#### EXERCISE OBJECTIVE
Transcribe the data below verbatim from the line with "U3 pin Q7: none -> TICK" to the line with "U50: NOR CD4001". Include both of those lines.

------ GIVEN RECORDS ------

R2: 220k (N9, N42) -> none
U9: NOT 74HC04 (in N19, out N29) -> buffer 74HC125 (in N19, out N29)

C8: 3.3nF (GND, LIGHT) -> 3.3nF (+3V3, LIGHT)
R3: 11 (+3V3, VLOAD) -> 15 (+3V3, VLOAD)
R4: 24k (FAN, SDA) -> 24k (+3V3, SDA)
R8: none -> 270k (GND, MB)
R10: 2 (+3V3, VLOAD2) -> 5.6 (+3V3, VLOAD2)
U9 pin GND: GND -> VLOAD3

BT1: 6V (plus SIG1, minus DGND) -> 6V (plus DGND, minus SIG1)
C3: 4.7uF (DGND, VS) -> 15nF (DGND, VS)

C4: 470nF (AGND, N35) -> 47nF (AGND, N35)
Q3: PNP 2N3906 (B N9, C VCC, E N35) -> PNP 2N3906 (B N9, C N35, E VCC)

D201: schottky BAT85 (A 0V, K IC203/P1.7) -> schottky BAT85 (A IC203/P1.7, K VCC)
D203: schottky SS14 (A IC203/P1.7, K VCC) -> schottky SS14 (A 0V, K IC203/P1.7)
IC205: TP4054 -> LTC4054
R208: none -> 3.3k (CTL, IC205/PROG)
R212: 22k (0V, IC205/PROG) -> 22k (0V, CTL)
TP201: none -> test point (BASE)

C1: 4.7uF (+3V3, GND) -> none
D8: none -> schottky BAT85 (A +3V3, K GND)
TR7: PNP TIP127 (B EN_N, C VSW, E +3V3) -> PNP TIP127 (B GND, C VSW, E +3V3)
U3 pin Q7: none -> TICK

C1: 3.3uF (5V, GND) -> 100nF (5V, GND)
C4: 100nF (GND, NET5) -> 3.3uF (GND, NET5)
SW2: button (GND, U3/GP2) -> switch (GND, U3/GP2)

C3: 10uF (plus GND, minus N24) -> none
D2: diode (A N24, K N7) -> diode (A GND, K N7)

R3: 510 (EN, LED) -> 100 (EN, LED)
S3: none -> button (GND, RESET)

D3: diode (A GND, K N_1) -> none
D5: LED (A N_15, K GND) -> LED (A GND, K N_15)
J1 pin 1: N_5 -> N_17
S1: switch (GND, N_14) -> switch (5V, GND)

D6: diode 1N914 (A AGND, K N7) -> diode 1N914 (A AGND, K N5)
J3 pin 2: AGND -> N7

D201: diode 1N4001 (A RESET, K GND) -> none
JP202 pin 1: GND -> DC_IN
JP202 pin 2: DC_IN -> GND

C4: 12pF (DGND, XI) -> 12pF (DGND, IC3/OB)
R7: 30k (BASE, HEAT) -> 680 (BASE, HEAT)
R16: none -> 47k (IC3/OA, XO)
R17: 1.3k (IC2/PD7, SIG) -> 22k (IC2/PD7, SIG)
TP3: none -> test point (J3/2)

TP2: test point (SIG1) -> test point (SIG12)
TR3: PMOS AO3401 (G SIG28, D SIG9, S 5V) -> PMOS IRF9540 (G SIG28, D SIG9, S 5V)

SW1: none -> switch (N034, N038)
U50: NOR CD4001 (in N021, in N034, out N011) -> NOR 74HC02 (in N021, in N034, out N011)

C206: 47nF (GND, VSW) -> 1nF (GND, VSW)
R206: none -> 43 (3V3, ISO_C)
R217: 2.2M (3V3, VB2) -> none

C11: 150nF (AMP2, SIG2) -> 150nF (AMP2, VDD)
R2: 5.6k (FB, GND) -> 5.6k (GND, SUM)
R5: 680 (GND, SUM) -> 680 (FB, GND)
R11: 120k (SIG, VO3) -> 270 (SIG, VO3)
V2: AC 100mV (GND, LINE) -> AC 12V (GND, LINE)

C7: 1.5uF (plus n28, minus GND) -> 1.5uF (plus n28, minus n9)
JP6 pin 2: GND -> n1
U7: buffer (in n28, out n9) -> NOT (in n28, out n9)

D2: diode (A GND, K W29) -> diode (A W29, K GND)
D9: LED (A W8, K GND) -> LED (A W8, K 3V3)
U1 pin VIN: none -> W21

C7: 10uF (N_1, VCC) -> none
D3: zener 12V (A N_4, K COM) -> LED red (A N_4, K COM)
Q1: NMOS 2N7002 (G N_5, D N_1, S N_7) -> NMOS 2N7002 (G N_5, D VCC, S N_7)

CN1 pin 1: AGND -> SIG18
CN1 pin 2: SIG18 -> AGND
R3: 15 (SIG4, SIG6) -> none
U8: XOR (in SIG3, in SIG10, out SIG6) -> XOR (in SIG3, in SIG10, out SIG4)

------

#### EXPECTED ANSWER
U3 pin Q7: none -> TICK

C1: 3.3uF (5V, GND) -> 100nF (5V, GND)
C4: 100nF (GND, NET5) -> 3.3uF (GND, NET5)
SW2: button (GND, U3/GP2) -> switch (GND, U3/GP2)

C3: 10uF (plus GND, minus N24) -> none
D2: diode (A N24, K N7) -> diode (A GND, K N7)

R3: 510 (EN, LED) -> 100 (EN, LED)
S3: none -> button (GND, RESET)

D3: diode (A GND, K N_1) -> none
D5: LED (A N_15, K GND) -> LED (A GND, K N_15)
J1 pin 1: N_5 -> N_17
S1: switch (GND, N_14) -> switch (5V, GND)

D6: diode 1N914 (A AGND, K N7) -> diode 1N914 (A AGND, K N5)
J3 pin 2: AGND -> N7

D201: diode 1N4001 (A RESET, K GND) -> none
JP202 pin 1: GND -> DC_IN
JP202 pin 2: DC_IN -> GND

C4: 12pF (DGND, XI) -> 12pF (DGND, IC3/OB)
R7: 30k (BASE, HEAT) -> 680 (BASE, HEAT)
R16: none -> 47k (IC3/OA, XO)
R17: 1.3k (IC2/PD7, SIG) -> 22k (IC2/PD7, SIG)
TP3: none -> test point (J3/2)

TP2: test point (SIG1) -> test point (SIG12)
TR3: PMOS AO3401 (G SIG28, D SIG9, S 5V) -> PMOS IRF9540 (G SIG28, D SIG9, S 5V)

SW1: none -> switch (N034, N038)
U50: NOR CD4001 (in N021, in N034, out N011) -> NOR 74HC02 (in N021, in N034, out N011)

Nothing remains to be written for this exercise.